=== What you have to do ===
In the data below, the copy begins at the line containing "black battery [533,41,585,134]" and runs through the last line; repeat those lines exactly, minus the pictures.

┌─ Record set

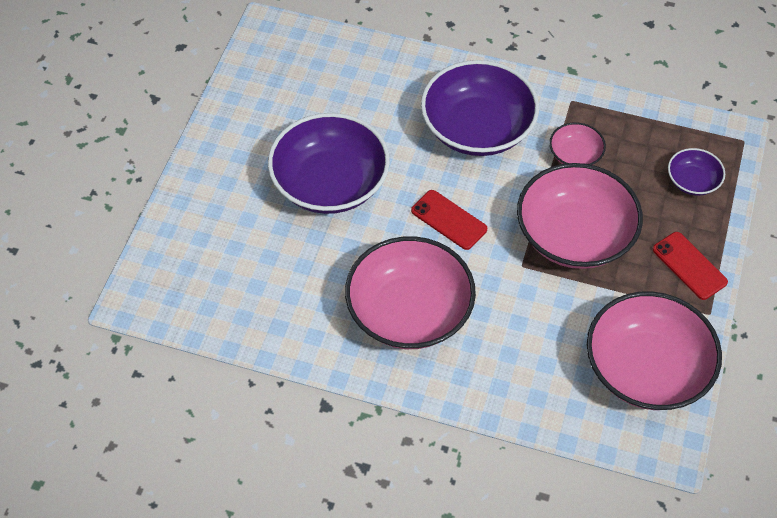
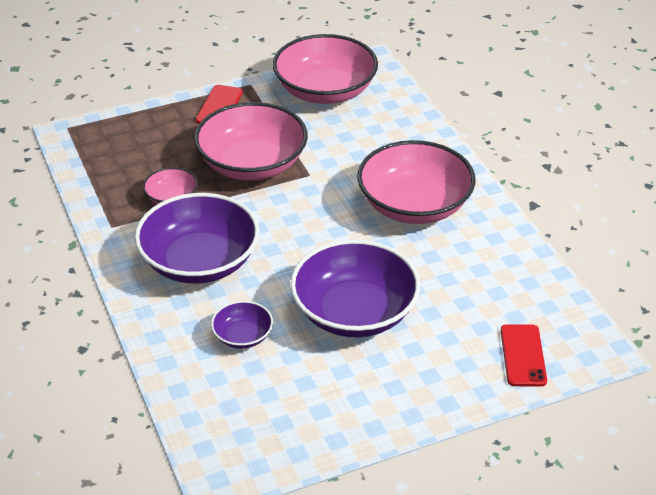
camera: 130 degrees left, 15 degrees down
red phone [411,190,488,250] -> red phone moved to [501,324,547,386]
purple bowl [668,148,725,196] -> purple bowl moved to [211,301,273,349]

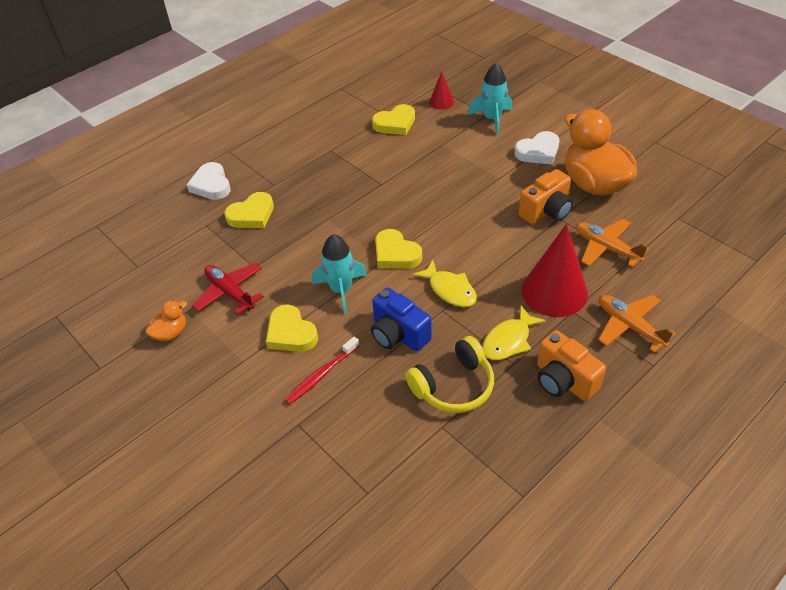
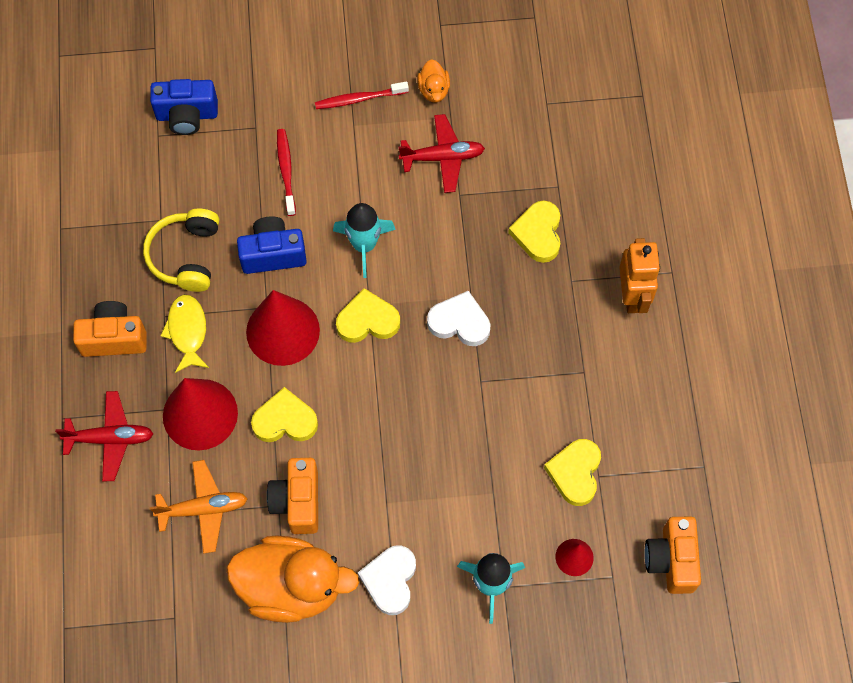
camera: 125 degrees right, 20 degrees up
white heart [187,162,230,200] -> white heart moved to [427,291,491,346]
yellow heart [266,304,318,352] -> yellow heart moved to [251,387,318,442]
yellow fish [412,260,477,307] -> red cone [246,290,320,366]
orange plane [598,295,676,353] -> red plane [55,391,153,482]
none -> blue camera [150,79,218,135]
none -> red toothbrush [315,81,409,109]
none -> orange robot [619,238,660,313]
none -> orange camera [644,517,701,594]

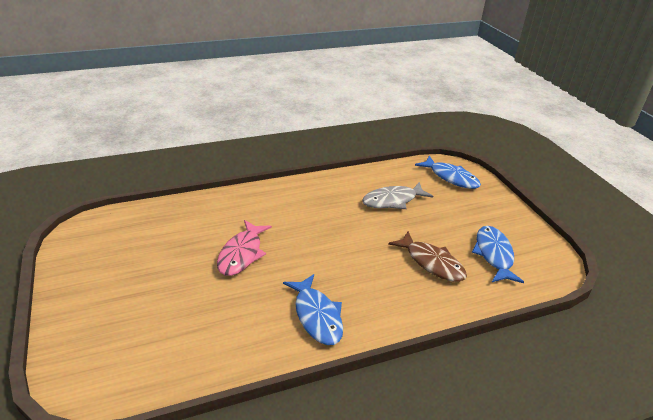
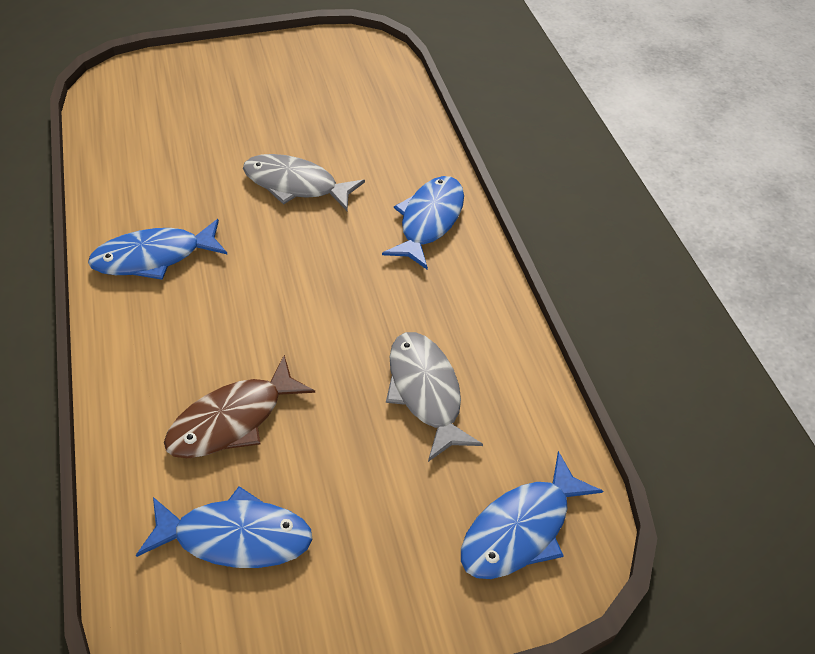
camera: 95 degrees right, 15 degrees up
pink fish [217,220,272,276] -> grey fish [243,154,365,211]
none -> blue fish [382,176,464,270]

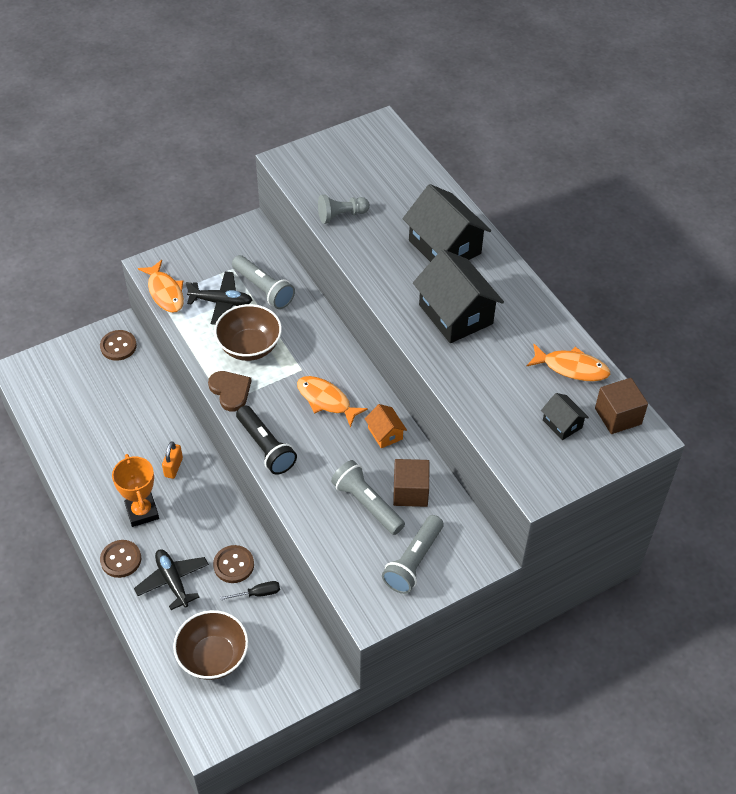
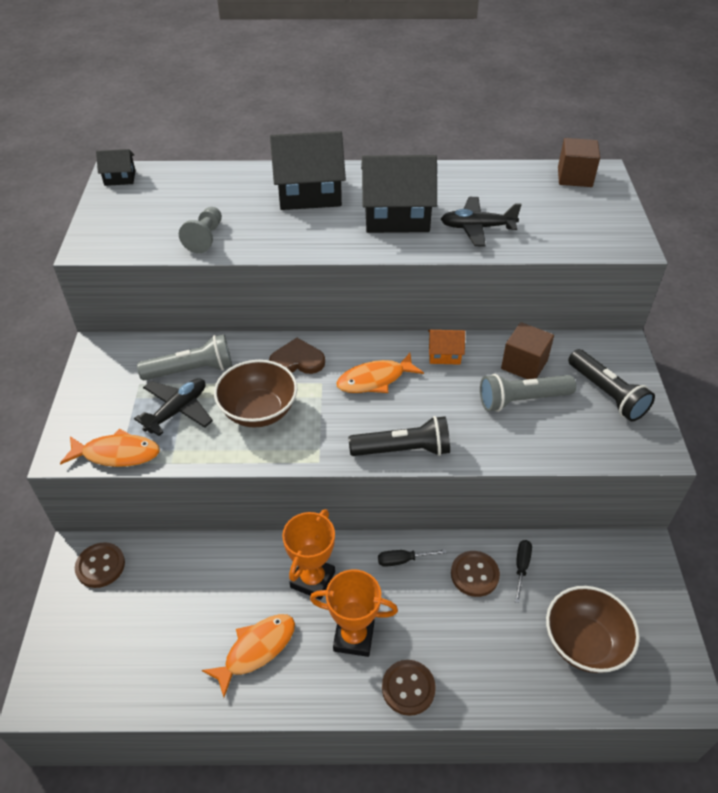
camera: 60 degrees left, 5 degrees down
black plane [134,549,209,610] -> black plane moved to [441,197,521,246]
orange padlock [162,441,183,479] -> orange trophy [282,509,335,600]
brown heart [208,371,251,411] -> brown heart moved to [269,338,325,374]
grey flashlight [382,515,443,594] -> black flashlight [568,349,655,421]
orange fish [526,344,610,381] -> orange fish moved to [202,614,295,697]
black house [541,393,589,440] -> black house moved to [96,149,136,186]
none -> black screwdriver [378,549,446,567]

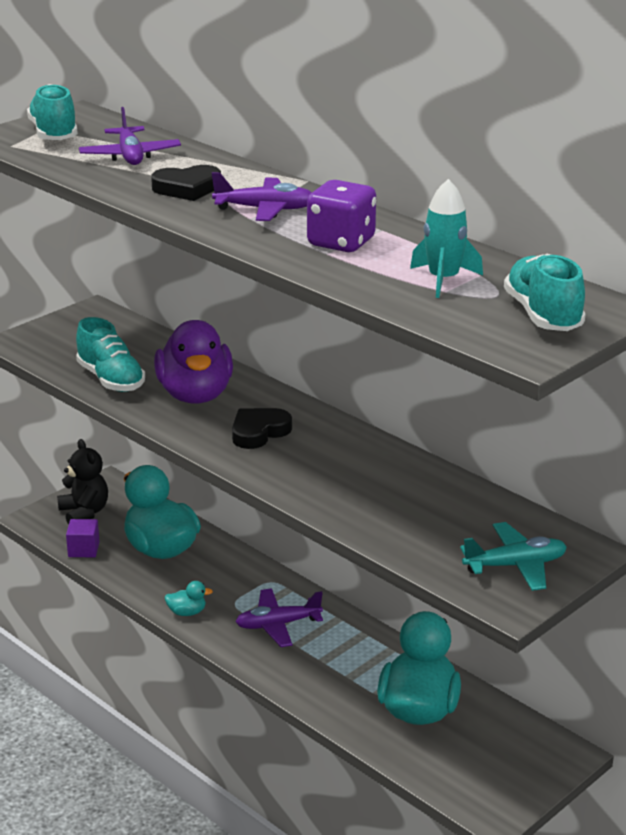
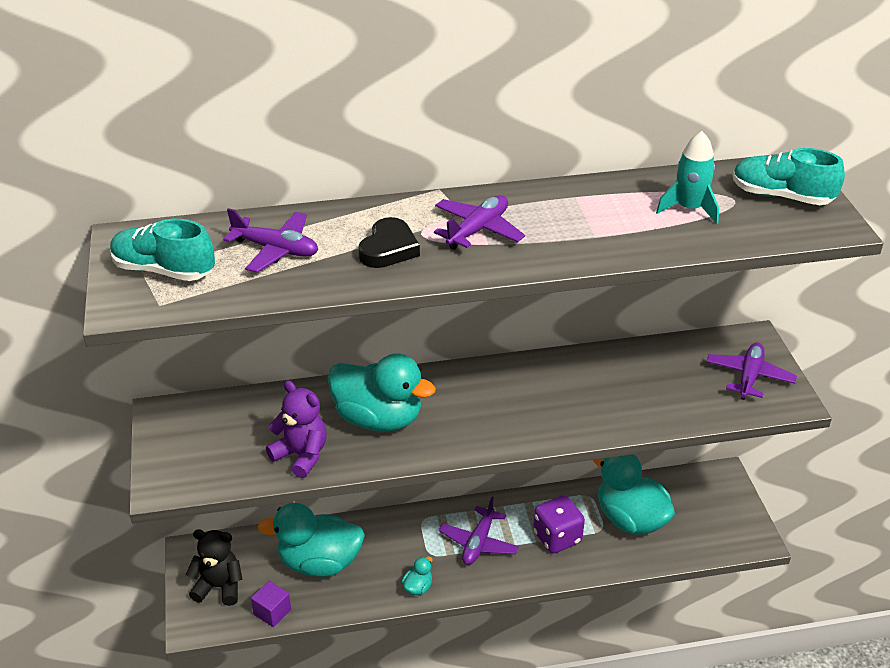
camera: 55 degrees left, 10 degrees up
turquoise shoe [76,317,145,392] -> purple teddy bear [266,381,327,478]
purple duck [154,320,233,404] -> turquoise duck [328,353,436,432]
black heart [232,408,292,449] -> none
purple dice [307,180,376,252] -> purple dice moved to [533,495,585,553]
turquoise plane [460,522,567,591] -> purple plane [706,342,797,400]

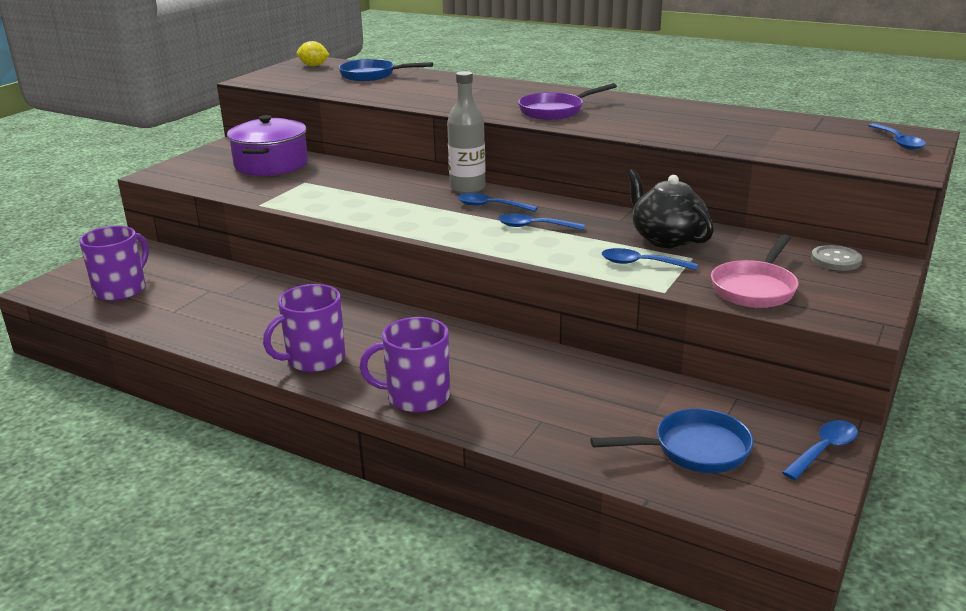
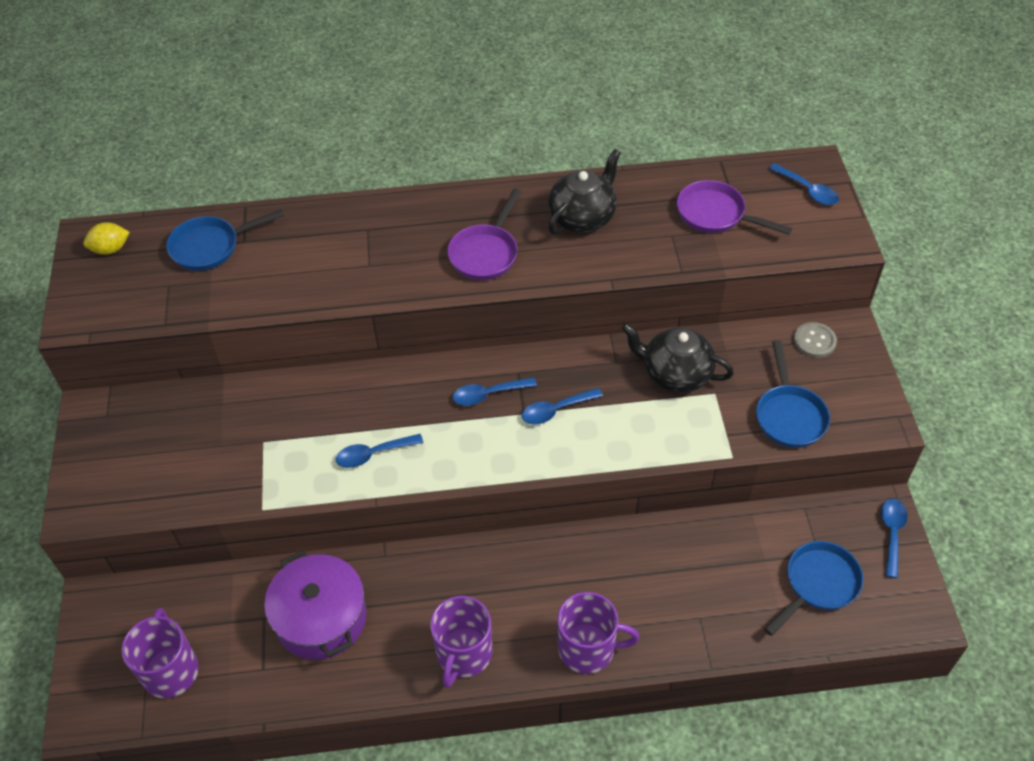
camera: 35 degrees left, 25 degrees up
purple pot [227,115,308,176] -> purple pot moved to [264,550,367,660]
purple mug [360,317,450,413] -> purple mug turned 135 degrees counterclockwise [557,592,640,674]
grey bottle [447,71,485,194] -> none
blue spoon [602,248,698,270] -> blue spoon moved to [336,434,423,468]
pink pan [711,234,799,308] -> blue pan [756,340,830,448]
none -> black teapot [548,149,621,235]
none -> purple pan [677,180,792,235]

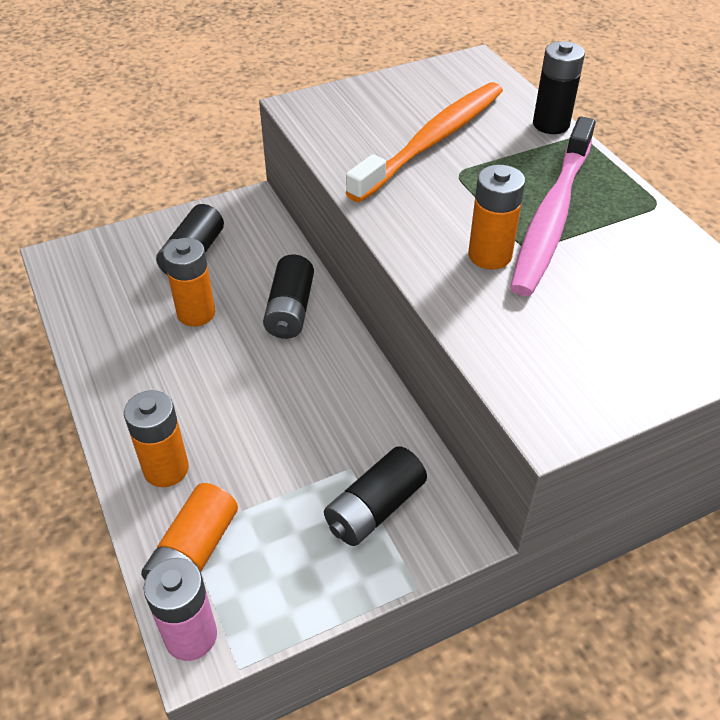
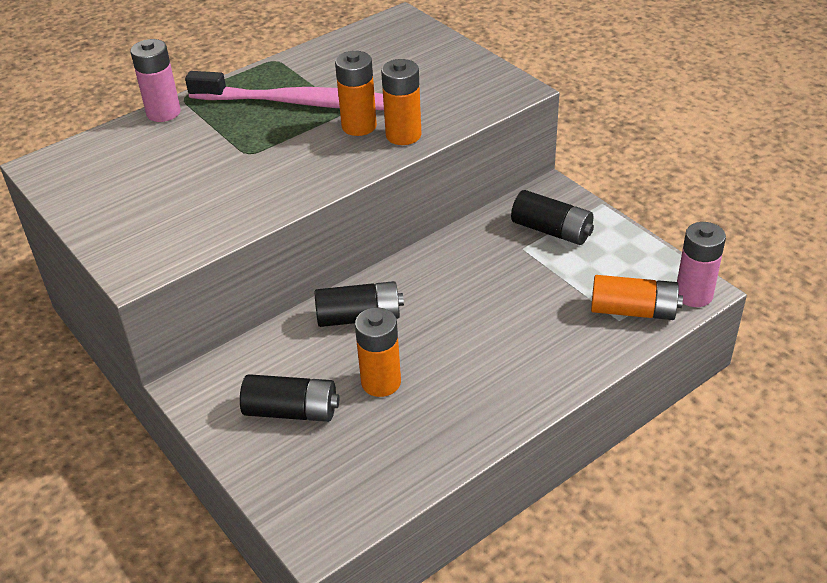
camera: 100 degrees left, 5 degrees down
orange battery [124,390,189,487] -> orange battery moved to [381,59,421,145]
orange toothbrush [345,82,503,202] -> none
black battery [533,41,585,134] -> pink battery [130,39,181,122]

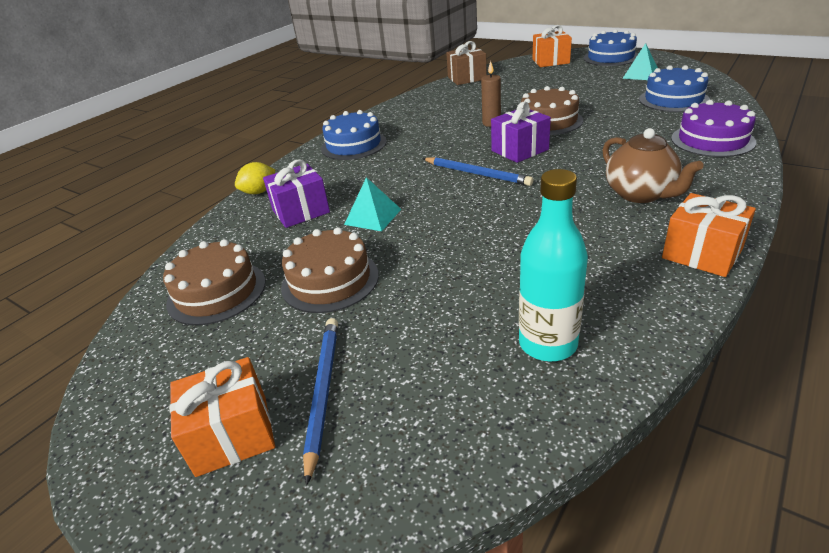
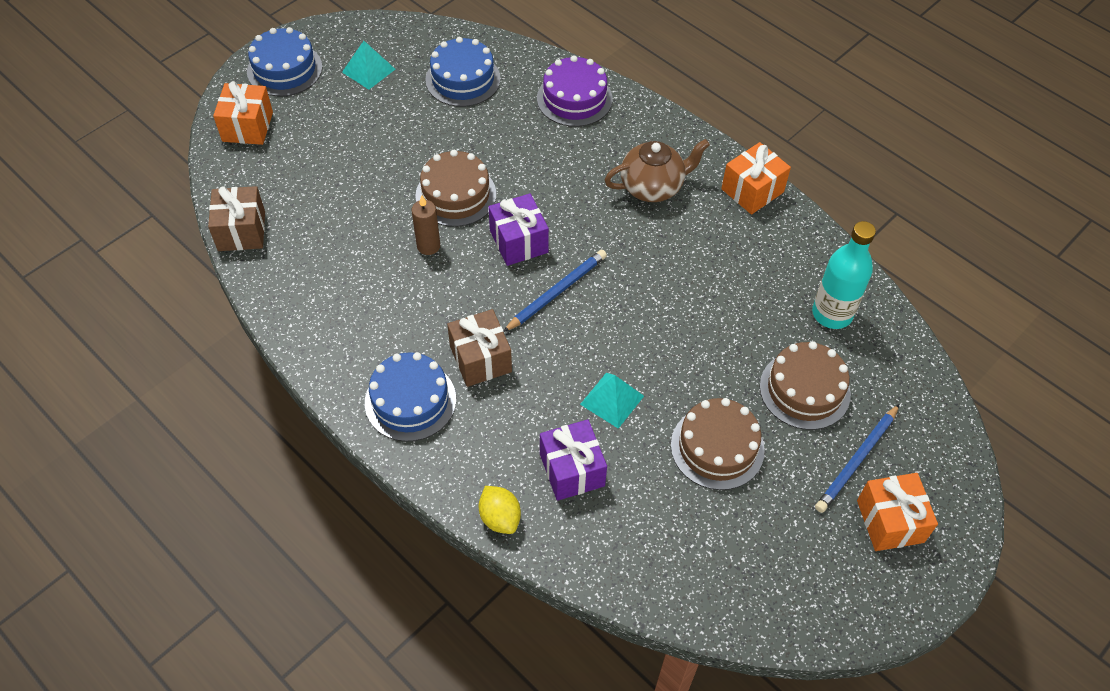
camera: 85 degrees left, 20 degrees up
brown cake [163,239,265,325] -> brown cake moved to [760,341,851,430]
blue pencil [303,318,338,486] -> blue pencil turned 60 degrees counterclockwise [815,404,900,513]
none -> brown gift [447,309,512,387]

└─

=== Expected output ===
black battery [533,41,585,134] -> pink battery [130,39,181,122]

camera: 85 degrees left, 20 degrees up
brown cake [163,239,265,325] -> brown cake moved to [760,341,851,430]
blue pencil [303,318,338,486] -> blue pencil turned 60 degrees counterclockwise [815,404,900,513]
none -> brown gift [447,309,512,387]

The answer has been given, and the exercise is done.